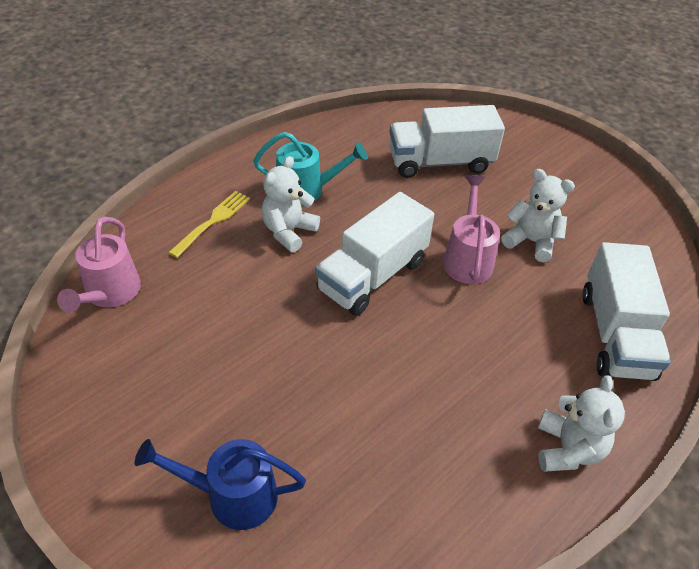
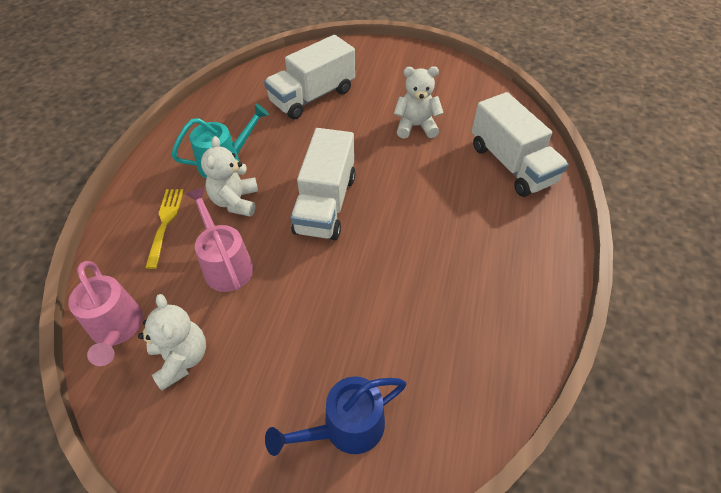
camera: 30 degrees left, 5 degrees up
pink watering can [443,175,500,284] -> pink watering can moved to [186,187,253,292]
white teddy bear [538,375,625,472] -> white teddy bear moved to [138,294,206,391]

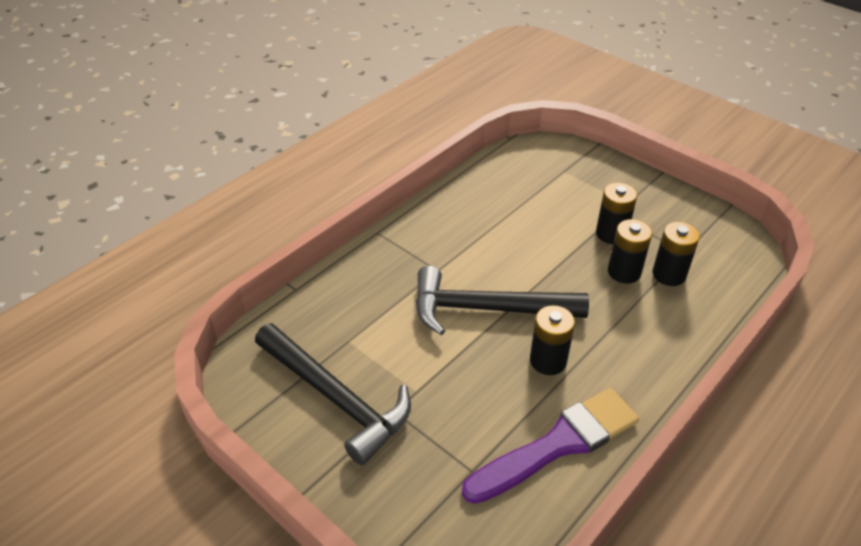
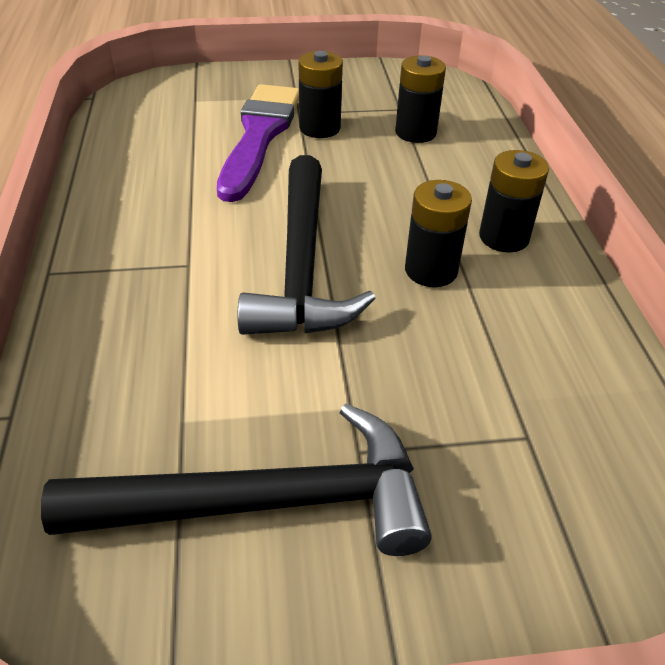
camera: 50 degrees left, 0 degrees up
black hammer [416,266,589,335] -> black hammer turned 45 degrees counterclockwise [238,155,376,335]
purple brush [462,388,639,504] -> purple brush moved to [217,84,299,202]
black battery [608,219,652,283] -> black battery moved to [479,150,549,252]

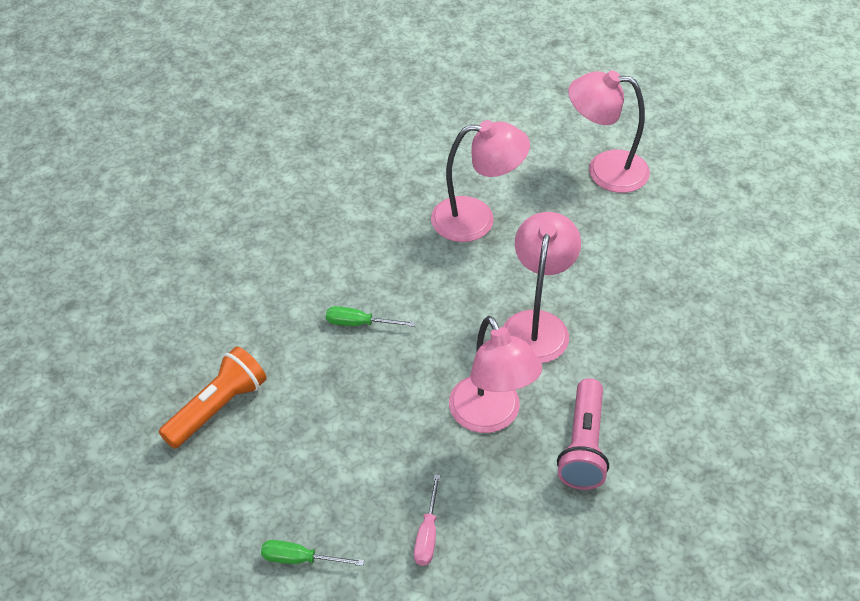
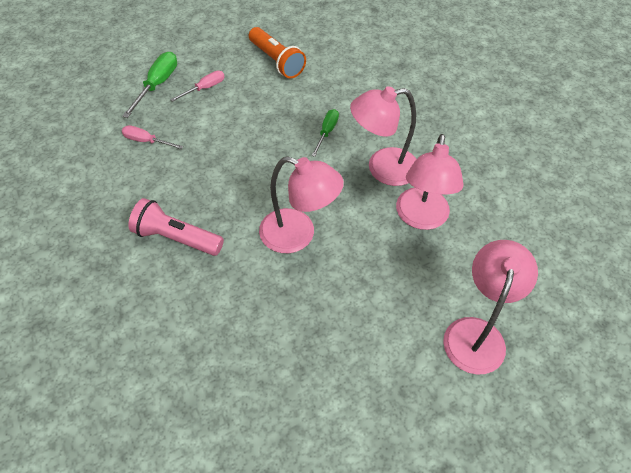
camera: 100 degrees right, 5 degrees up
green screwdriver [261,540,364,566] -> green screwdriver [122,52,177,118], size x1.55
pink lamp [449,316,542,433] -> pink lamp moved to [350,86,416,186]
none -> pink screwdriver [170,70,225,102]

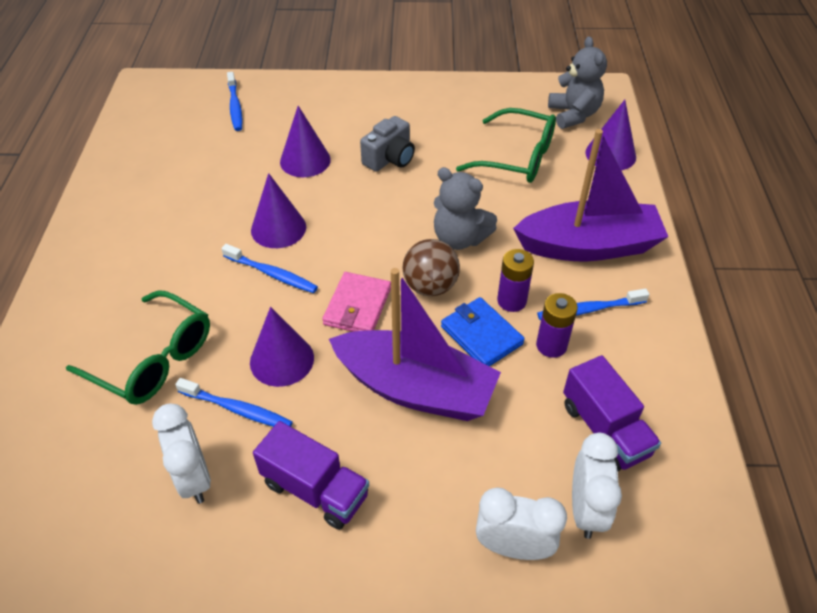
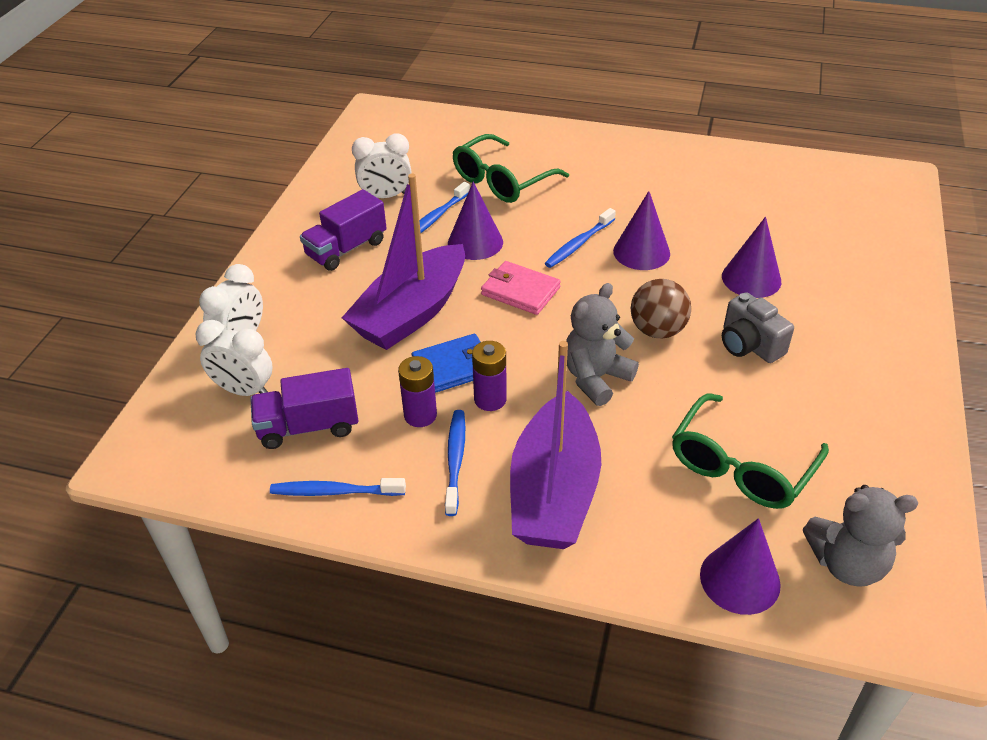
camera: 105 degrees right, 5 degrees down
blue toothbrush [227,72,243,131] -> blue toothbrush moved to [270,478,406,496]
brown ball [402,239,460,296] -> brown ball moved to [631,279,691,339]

__________________________________________________

What is expected
Exactly the lines from the one with "camera: 100 degrees right, 5 degrees up" through the end of the records are to be repeated, both ends included, and pictures are to be omitted.

Answer box
camera: 100 degrees right, 5 degrees up
green screwdriver [261,540,364,566] -> green screwdriver [122,52,177,118], size x1.55
pink lamp [449,316,542,433] -> pink lamp moved to [350,86,416,186]
none -> pink screwdriver [170,70,225,102]

camera: 105 degrees right, 5 degrees down
blue toothbrush [227,72,243,131] -> blue toothbrush moved to [270,478,406,496]
brown ball [402,239,460,296] -> brown ball moved to [631,279,691,339]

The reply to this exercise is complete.